TASK PROMPT: Only a number is required: how many lines of the material contain the word "szary"?

DATASET CONTENT:
+--
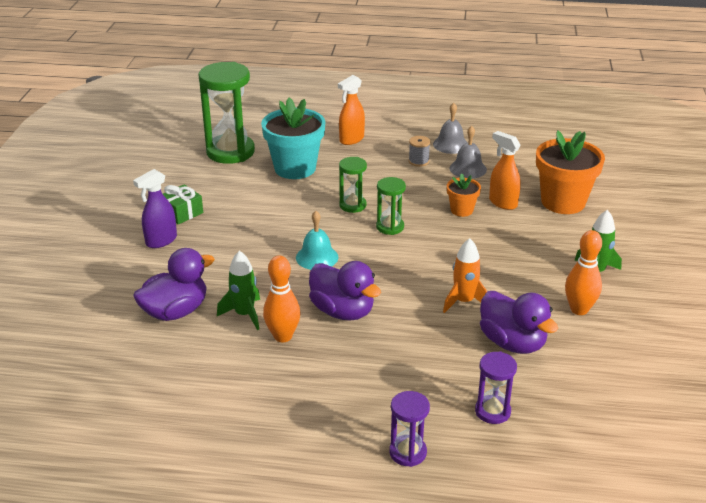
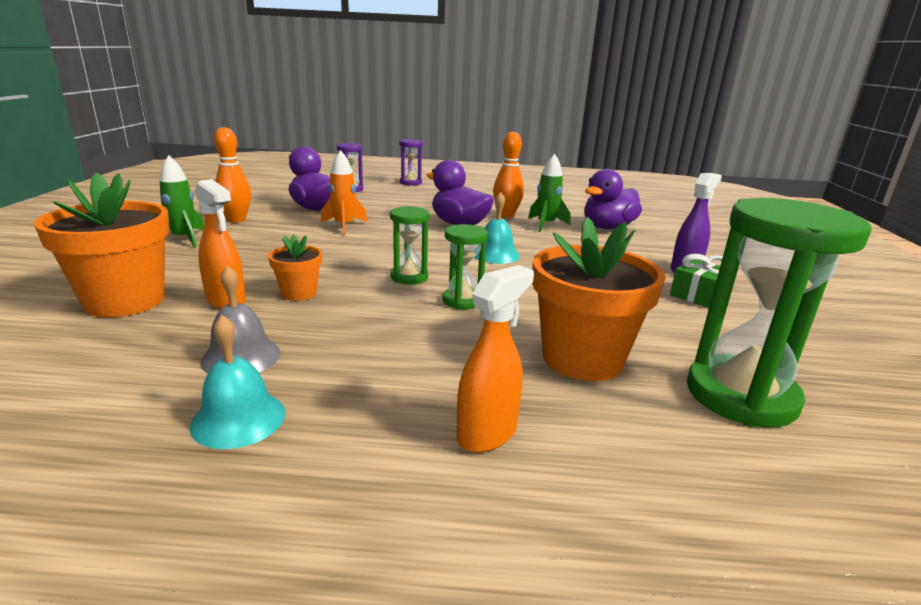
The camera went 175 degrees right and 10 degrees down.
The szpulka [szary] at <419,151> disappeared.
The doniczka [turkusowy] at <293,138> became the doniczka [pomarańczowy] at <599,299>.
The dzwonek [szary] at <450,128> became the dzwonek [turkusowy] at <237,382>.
+--
TASK RESULT: 2